----- Records to use

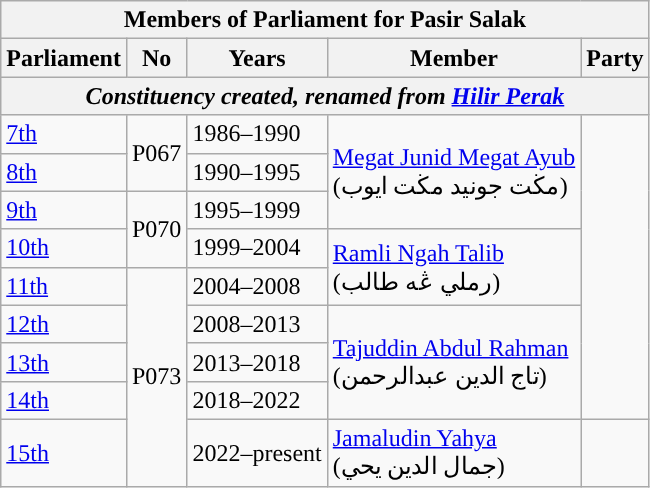
Ramli Ngah Talib (رملي ڠه طالب) [454, 267]
12th [64, 324]
15th [64, 452]
Member [454, 58]
Tajuddin Abdul Rahman (تاج الدين عبدالرحمن) [454, 362]
Party [615, 58]
9th [64, 210]
P073 [156, 376]
1986–1990 [257, 134]
8th [64, 172]
7th [64, 134]
2022–present [257, 452]
13th [64, 362]
P067 [156, 153]
1999–2004 [257, 248]
No [156, 58]
2013–2018 [257, 362]
11th [64, 286]
2008–2013 [257, 324]
1990–1995 [257, 172]
Constituency created, renamed from Hilir Perak [325, 96]
14th [64, 400]
Jamaludin Yahya (جمال الدين يحي) [454, 452]
Members of Parliament for Pasir Salak [325, 20]
2004–2008 [257, 286]
Megat Junid Megat Ayub (مڬت جونيد مڬت ايوب) [454, 172]
2018–2022 [257, 400]
Years [257, 58]
P070 [156, 229]
1995–1999 [257, 210]
10th [64, 248]
Parliament [64, 58]
Identify which cell holds the provided text, then report its [X, Y] central coordinate. 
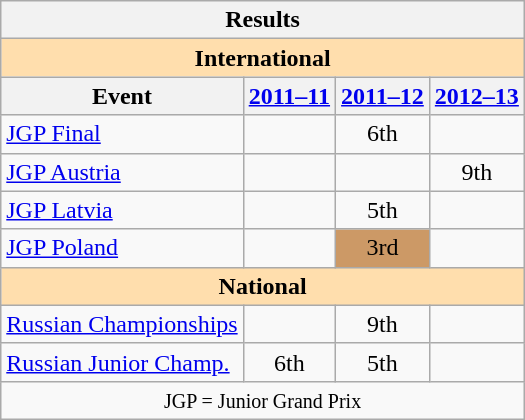
International [263, 58]
Russian Junior Champ. [122, 362]
JGP Final [122, 134]
2011–11 [289, 96]
3rd [383, 248]
2011–12 [383, 96]
Results [263, 20]
JGP Latvia [122, 210]
National [263, 286]
JGP Austria [122, 172]
Russian Championships [122, 324]
2012–13 [476, 96]
JGP Poland [122, 248]
Event [122, 96]
JGP = Junior Grand Prix [263, 400]
Search for the cell housing the specified text and yield its (x, y) center coordinate. 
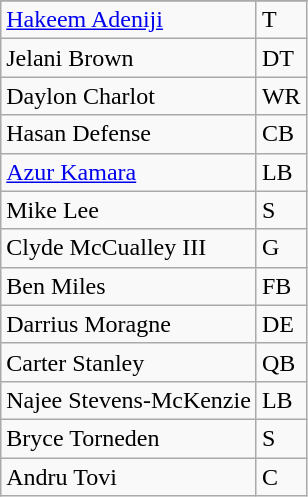
Hasan Defense (129, 134)
DT (281, 58)
DE (281, 324)
Carter Stanley (129, 362)
Najee Stevens-McKenzie (129, 400)
Andru Tovi (129, 477)
Mike Lee (129, 210)
C (281, 477)
CB (281, 134)
WR (281, 96)
T (281, 20)
Hakeem Adeniji (129, 20)
QB (281, 362)
Ben Miles (129, 286)
Jelani Brown (129, 58)
Bryce Torneden (129, 438)
G (281, 248)
Daylon Charlot (129, 96)
FB (281, 286)
Clyde McCualley III (129, 248)
Azur Kamara (129, 172)
Darrius Moragne (129, 324)
Find where the given text appears and provide that cell's center as [x, y] coordinate. 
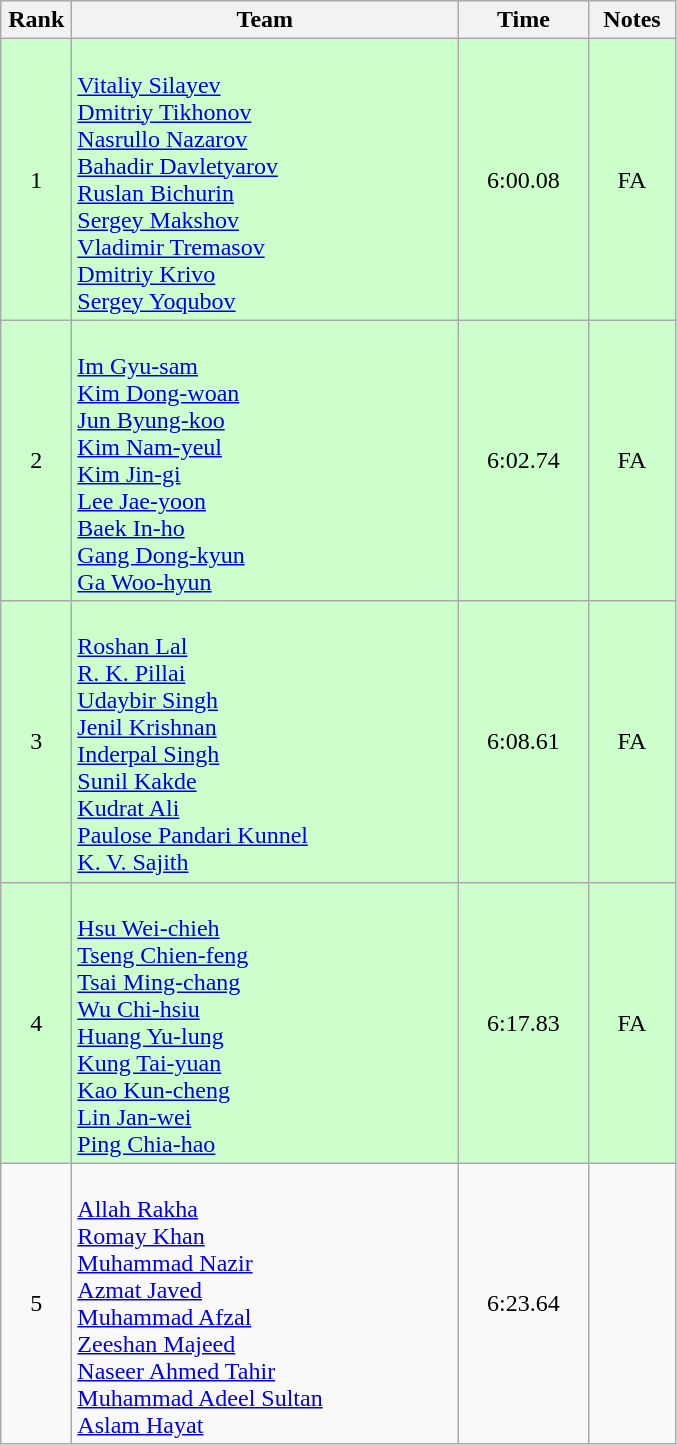
6:23.64 [524, 1304]
Time [524, 20]
5 [36, 1304]
Allah RakhaRomay KhanMuhammad NazirAzmat JavedMuhammad AfzalZeeshan MajeedNaseer Ahmed TahirMuhammad Adeel SultanAslam Hayat [265, 1304]
Hsu Wei-chiehTseng Chien-fengTsai Ming-changWu Chi-hsiuHuang Yu-lungKung Tai-yuanKao Kun-chengLin Jan-weiPing Chia-hao [265, 1022]
Rank [36, 20]
Team [265, 20]
3 [36, 742]
1 [36, 180]
Im Gyu-samKim Dong-woanJun Byung-kooKim Nam-yeulKim Jin-giLee Jae-yoonBaek In-hoGang Dong-kyunGa Woo-hyun [265, 460]
6:08.61 [524, 742]
2 [36, 460]
Roshan LalR. K. PillaiUdaybir SinghJenil KrishnanInderpal SinghSunil KakdeKudrat AliPaulose Pandari KunnelK. V. Sajith [265, 742]
Notes [632, 20]
6:00.08 [524, 180]
Vitaliy SilayevDmitriy TikhonovNasrullo NazarovBahadir DavletyarovRuslan BichurinSergey MakshovVladimir TremasovDmitriy KrivoSergey Yoqubov [265, 180]
6:02.74 [524, 460]
4 [36, 1022]
6:17.83 [524, 1022]
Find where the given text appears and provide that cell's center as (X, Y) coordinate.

----------

Request:
Write out every line of the material above word for word, and leave out the picture lines.

Result below:
Ramli Ngah Talib (رملي ڠه طالب) [454, 267]
12th [64, 324]
15th [64, 452]
Member [454, 58]
Tajuddin Abdul Rahman (تاج الدين عبدالرحمن) [454, 362]
Party [615, 58]
9th [64, 210]
P073 [156, 376]
1986–1990 [257, 134]
8th [64, 172]
7th [64, 134]
2022–present [257, 452]
13th [64, 362]
P067 [156, 153]
1999–2004 [257, 248]
No [156, 58]
2013–2018 [257, 362]
11th [64, 286]
2008–2013 [257, 324]
1990–1995 [257, 172]
Constituency created, renamed from Hilir Perak [325, 96]
14th [64, 400]
Jamaludin Yahya (جمال الدين يحي) [454, 452]
Members of Parliament for Pasir Salak [325, 20]
2004–2008 [257, 286]
Megat Junid Megat Ayub (مڬت جونيد مڬت ايوب) [454, 172]
2018–2022 [257, 400]
Years [257, 58]
P070 [156, 229]
1995–1999 [257, 210]
10th [64, 248]
Parliament [64, 58]
Identify which cell holds the provided text, then report its [X, Y] central coordinate. 
International [263, 58]
Russian Junior Champ. [122, 362]
JGP Final [122, 134]
2011–11 [289, 96]
3rd [383, 248]
2011–12 [383, 96]
Results [263, 20]
JGP Latvia [122, 210]
National [263, 286]
JGP Austria [122, 172]
Russian Championships [122, 324]
2012–13 [476, 96]
JGP Poland [122, 248]
Event [122, 96]
JGP = Junior Grand Prix [263, 400]
Search for the cell housing the specified text and yield its (x, y) center coordinate. 
Hasan Defense (129, 134)
DT (281, 58)
DE (281, 324)
Carter Stanley (129, 362)
Najee Stevens-McKenzie (129, 400)
Andru Tovi (129, 477)
Mike Lee (129, 210)
C (281, 477)
CB (281, 134)
WR (281, 96)
T (281, 20)
Hakeem Adeniji (129, 20)
QB (281, 362)
Ben Miles (129, 286)
Jelani Brown (129, 58)
Bryce Torneden (129, 438)
G (281, 248)
Daylon Charlot (129, 96)
FB (281, 286)
Clyde McCualley III (129, 248)
Azur Kamara (129, 172)
Darrius Moragne (129, 324)
Find where the given text appears and provide that cell's center as [x, y] coordinate. 
6:23.64 [524, 1304]
Time [524, 20]
5 [36, 1304]
Allah RakhaRomay KhanMuhammad NazirAzmat JavedMuhammad AfzalZeeshan MajeedNaseer Ahmed TahirMuhammad Adeel SultanAslam Hayat [265, 1304]
Hsu Wei-chiehTseng Chien-fengTsai Ming-changWu Chi-hsiuHuang Yu-lungKung Tai-yuanKao Kun-chengLin Jan-weiPing Chia-hao [265, 1022]
Rank [36, 20]
Team [265, 20]
3 [36, 742]
1 [36, 180]
Im Gyu-samKim Dong-woanJun Byung-kooKim Nam-yeulKim Jin-giLee Jae-yoonBaek In-hoGang Dong-kyunGa Woo-hyun [265, 460]
6:08.61 [524, 742]
2 [36, 460]
Roshan LalR. K. PillaiUdaybir SinghJenil KrishnanInderpal SinghSunil KakdeKudrat AliPaulose Pandari KunnelK. V. Sajith [265, 742]
Notes [632, 20]
6:00.08 [524, 180]
Vitaliy SilayevDmitriy TikhonovNasrullo NazarovBahadir DavletyarovRuslan BichurinSergey MakshovVladimir TremasovDmitriy KrivoSergey Yoqubov [265, 180]
6:02.74 [524, 460]
4 [36, 1022]
6:17.83 [524, 1022]
Find where the given text appears and provide that cell's center as (X, Y) coordinate.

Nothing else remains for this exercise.